-------- DATA EXTRACT

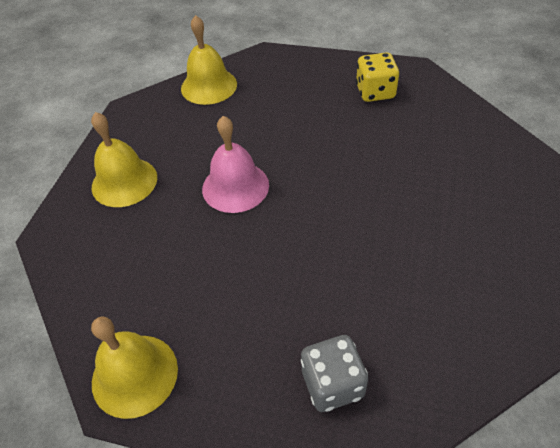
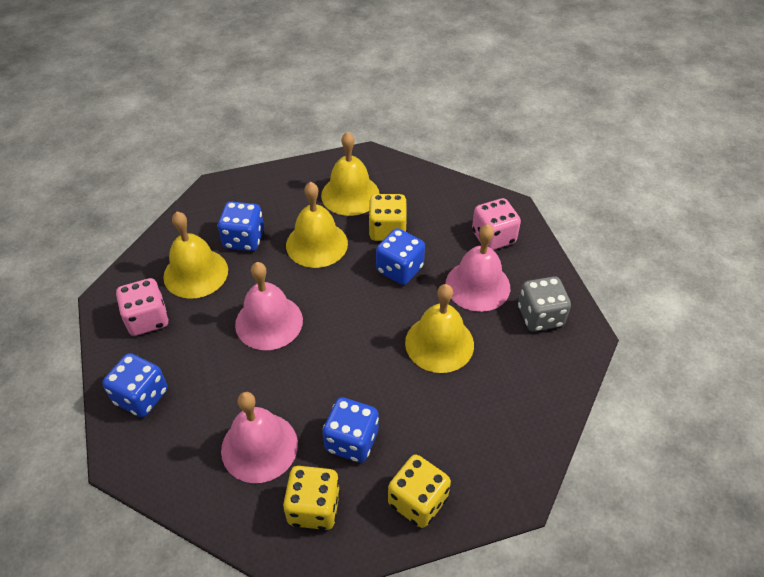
blue dice: 0 -> 4
pink bell: 1 -> 3
pink dice: 0 -> 2
yellow bell: 3 -> 4
yellow dice: 1 -> 3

----------------

#### GOAL OF THE EXERCISE:
Output the records above exactly as they are, leaving out the pictures.

#### RESULT OF THE TASK:
blue dice: 0 -> 4
pink bell: 1 -> 3
pink dice: 0 -> 2
yellow bell: 3 -> 4
yellow dice: 1 -> 3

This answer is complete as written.